- [Exercise description]
Beginning at the line that contains "D1: diode (A", write out each remaining line of the entries below exactly as it stands.

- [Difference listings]
****
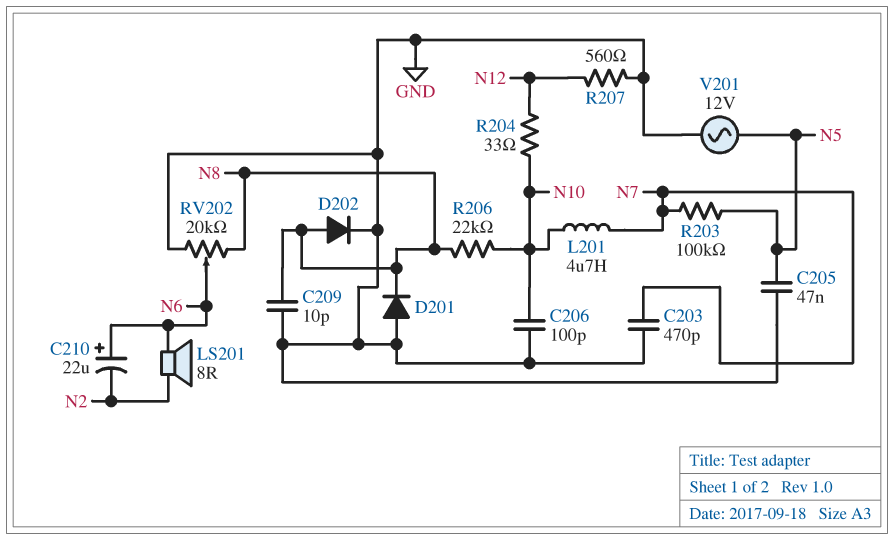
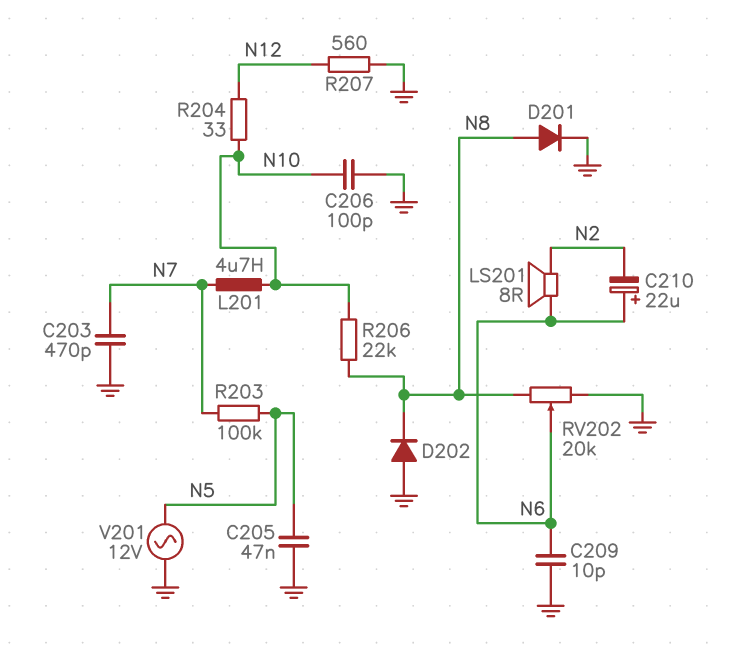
C209: 10pF (GND, N8) -> 10pF (GND, N6)
D201: diode (A GND, K N8) -> diode (A N8, K GND)
D202: diode (A N8, K GND) -> diode (A GND, K N8)

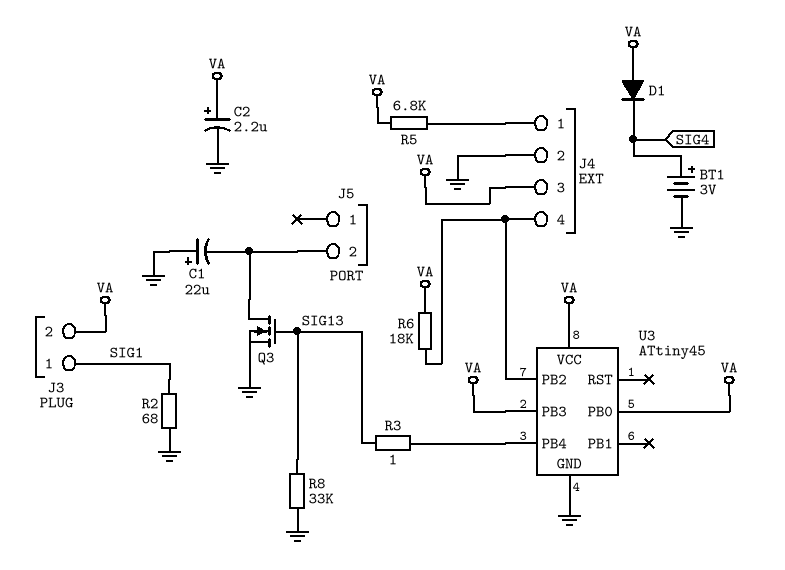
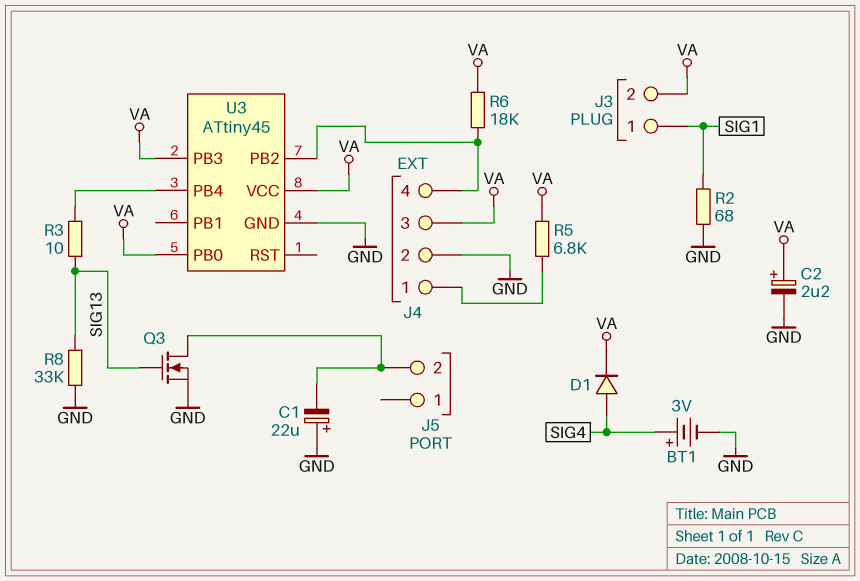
D1: diode (A VA, K SIG4) -> diode (A SIG4, K VA)
R3: 1 (SIG13, U3/PB4) -> 10 (SIG13, U3/PB4)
****
- [Problem solution]
D1: diode (A VA, K SIG4) -> diode (A SIG4, K VA)
R3: 1 (SIG13, U3/PB4) -> 10 (SIG13, U3/PB4)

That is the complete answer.